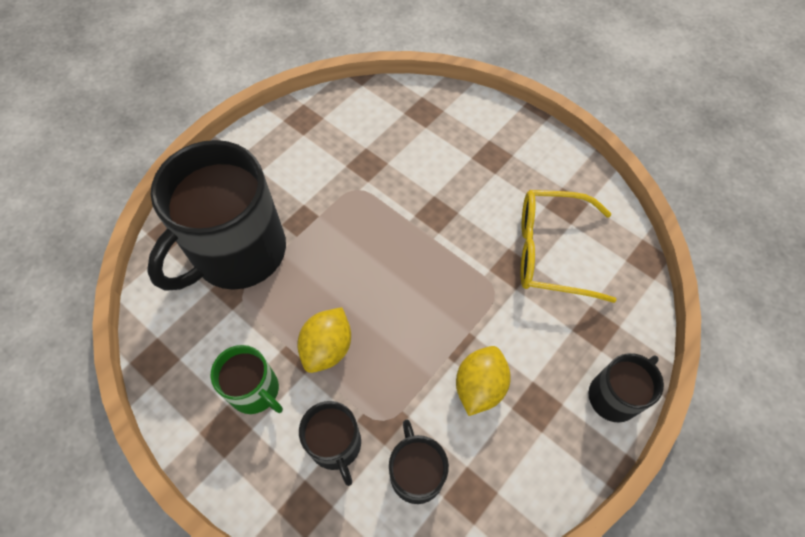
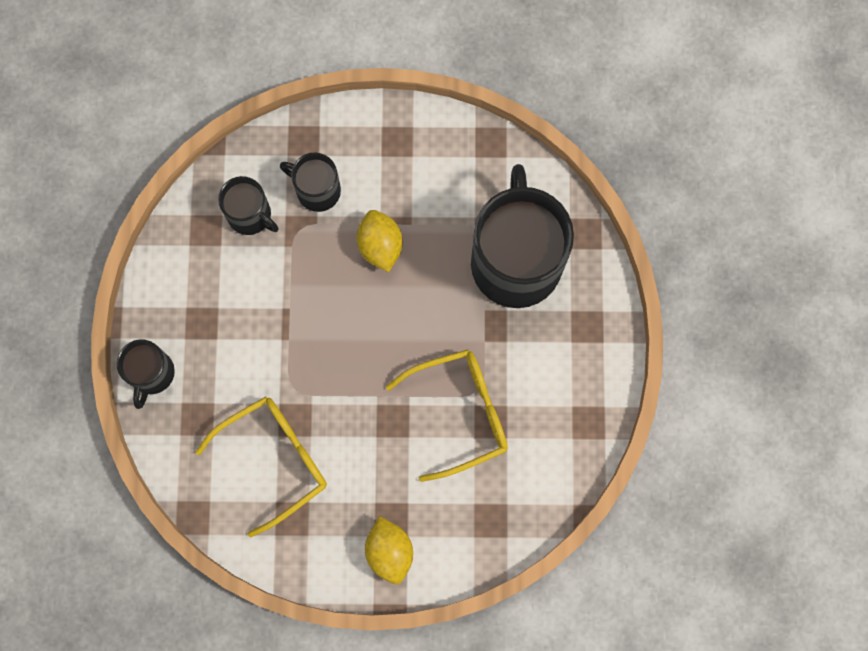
camera: 140 degrees right, 15 degrees up
(255, 391) = (402, 179): green mug -> none
(382, 184) = (460, 413): none -> yellow glasses
(479, 386) = (251, 305): yellow lemon -> yellow lemon (389, 551)

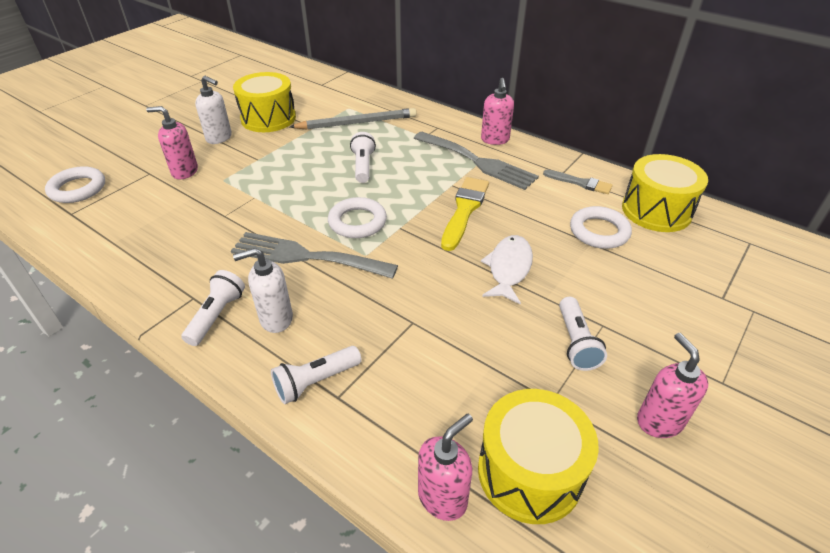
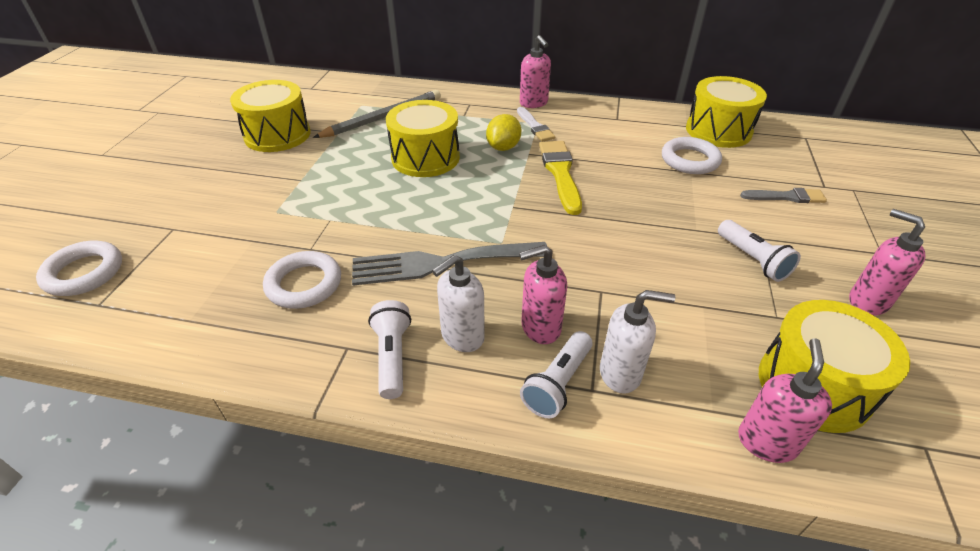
camera: 25 degrees left, 0 degrees up
(184, 172) = (219, 215): pink soap dispenser -> pink soap dispenser (540, 328)
(219, 138) = (234, 168): white soap dispenser -> white soap dispenser (620, 373)
(357, 222) = (466, 213): white ring -> white ring (304, 284)
(363, 166) = (425, 158): white flashlight -> yellow drum
(434, 174) = (503, 147): none -> yellow lemon
(478, 162) = (535, 126): grey fork -> white brush
(509, 268) = (644, 214): white fish -> none
(580, 183) = (639, 123): grey brush -> grey brush (786, 197)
::::
Task brief: In the records above, find each line with the word "soap" and copy it out.

Reply:
(184, 172) = (219, 215): pink soap dispenser -> pink soap dispenser (540, 328)
(219, 138) = (234, 168): white soap dispenser -> white soap dispenser (620, 373)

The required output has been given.